ITEMS>

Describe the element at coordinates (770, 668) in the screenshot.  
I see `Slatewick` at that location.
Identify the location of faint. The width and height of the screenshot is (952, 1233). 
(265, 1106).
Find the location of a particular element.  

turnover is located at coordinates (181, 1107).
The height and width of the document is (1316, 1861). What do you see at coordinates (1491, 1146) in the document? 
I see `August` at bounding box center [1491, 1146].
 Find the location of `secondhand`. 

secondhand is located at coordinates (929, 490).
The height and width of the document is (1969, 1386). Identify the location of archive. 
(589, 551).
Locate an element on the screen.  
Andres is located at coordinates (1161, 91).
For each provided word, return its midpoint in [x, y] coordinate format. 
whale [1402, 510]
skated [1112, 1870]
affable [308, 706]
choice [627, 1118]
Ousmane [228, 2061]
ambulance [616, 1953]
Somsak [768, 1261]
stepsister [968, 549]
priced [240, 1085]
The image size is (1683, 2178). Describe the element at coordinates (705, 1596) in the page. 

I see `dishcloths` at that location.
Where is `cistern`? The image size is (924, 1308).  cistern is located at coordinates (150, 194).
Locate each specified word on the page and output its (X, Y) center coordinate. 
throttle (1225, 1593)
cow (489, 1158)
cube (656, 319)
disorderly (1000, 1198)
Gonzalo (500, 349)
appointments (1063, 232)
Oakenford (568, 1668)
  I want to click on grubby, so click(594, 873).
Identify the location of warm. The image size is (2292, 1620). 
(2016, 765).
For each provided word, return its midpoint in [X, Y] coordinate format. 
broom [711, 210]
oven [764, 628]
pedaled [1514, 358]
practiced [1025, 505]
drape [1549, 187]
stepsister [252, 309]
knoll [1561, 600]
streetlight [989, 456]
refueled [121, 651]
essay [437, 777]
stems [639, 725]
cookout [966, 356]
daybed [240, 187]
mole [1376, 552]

OBJECTIVE> Copy out every one of the items above word for word, without changing anything.

ANSWER BELOW>
Describe the element at coordinates (770, 668) in the screenshot.  
I see `Slatewick` at that location.
Identify the location of faint. The width and height of the screenshot is (952, 1233). 
(265, 1106).
Find the location of a particular element.  

turnover is located at coordinates (181, 1107).
The height and width of the document is (1316, 1861). What do you see at coordinates (1491, 1146) in the document? 
I see `August` at bounding box center [1491, 1146].
 Find the location of `secondhand`. 

secondhand is located at coordinates (929, 490).
The height and width of the document is (1969, 1386). Identify the location of archive. 
(589, 551).
Locate an element on the screen.  
Andres is located at coordinates (1161, 91).
For each provided word, return its midpoint in [x, y] coordinate format. 
whale [1402, 510]
skated [1112, 1870]
affable [308, 706]
choice [627, 1118]
Ousmane [228, 2061]
ambulance [616, 1953]
Somsak [768, 1261]
stepsister [968, 549]
priced [240, 1085]
The image size is (1683, 2178). Describe the element at coordinates (705, 1596) in the page. 

I see `dishcloths` at that location.
Where is `cistern`? The image size is (924, 1308).  cistern is located at coordinates (150, 194).
Locate each specified word on the page and output its (X, Y) center coordinate. 
throttle (1225, 1593)
cow (489, 1158)
cube (656, 319)
disorderly (1000, 1198)
Gonzalo (500, 349)
appointments (1063, 232)
Oakenford (568, 1668)
  I want to click on grubby, so click(594, 873).
Identify the location of warm. The image size is (2292, 1620). 
(2016, 765).
For each provided word, return its midpoint in [X, Y] coordinate format. 
broom [711, 210]
oven [764, 628]
pedaled [1514, 358]
practiced [1025, 505]
drape [1549, 187]
stepsister [252, 309]
knoll [1561, 600]
streetlight [989, 456]
refueled [121, 651]
essay [437, 777]
stems [639, 725]
cookout [966, 356]
daybed [240, 187]
mole [1376, 552]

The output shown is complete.